[[ Data under study open ]]
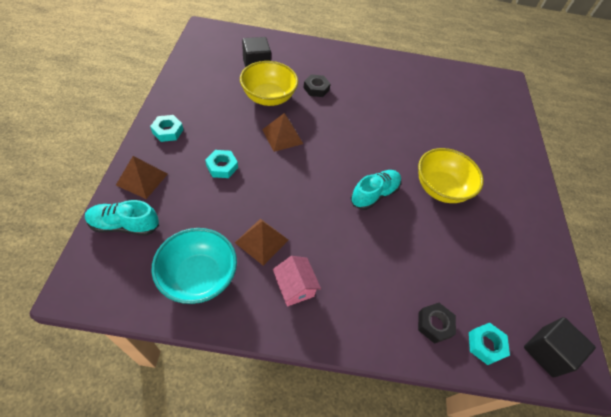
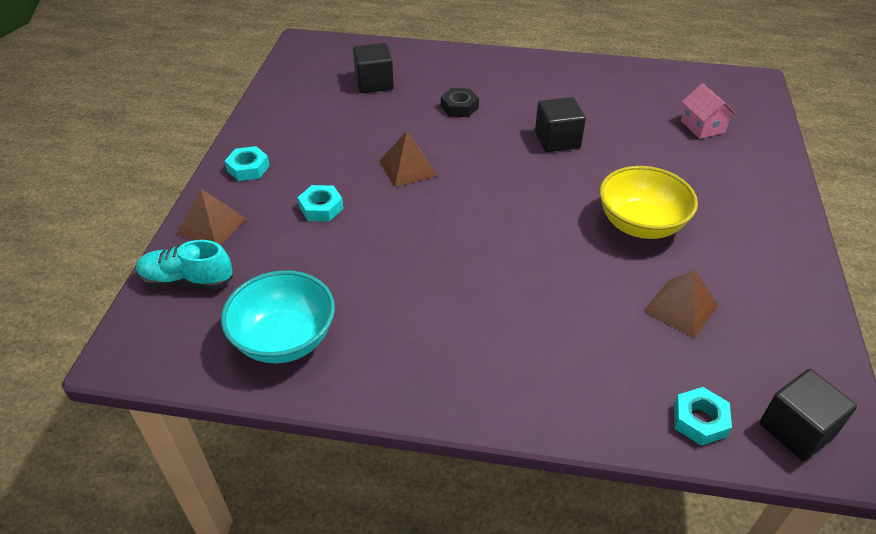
camera: 10 degrees right, 10 degrees down
(261, 241) = (373, 295): brown pyramid -> brown pyramid (681, 308)
(268, 97) = (390, 121): yellow bowl -> none
(295, 287) = (418, 350): pink house -> pink house (702, 127)
(374, 194) = (539, 235): turquoise shoe -> none
(383, 119) = (557, 140): none -> black cube
(434, 324) = (622, 394): black nut -> none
[[ Data under study closed ]]
What you have to do
The reply should hold every record, unchanged, and no pictures.

Solution for this problem
camera: 10 degrees right, 10 degrees down
(261, 241) = (373, 295): brown pyramid -> brown pyramid (681, 308)
(268, 97) = (390, 121): yellow bowl -> none
(295, 287) = (418, 350): pink house -> pink house (702, 127)
(374, 194) = (539, 235): turquoise shoe -> none
(383, 119) = (557, 140): none -> black cube
(434, 324) = (622, 394): black nut -> none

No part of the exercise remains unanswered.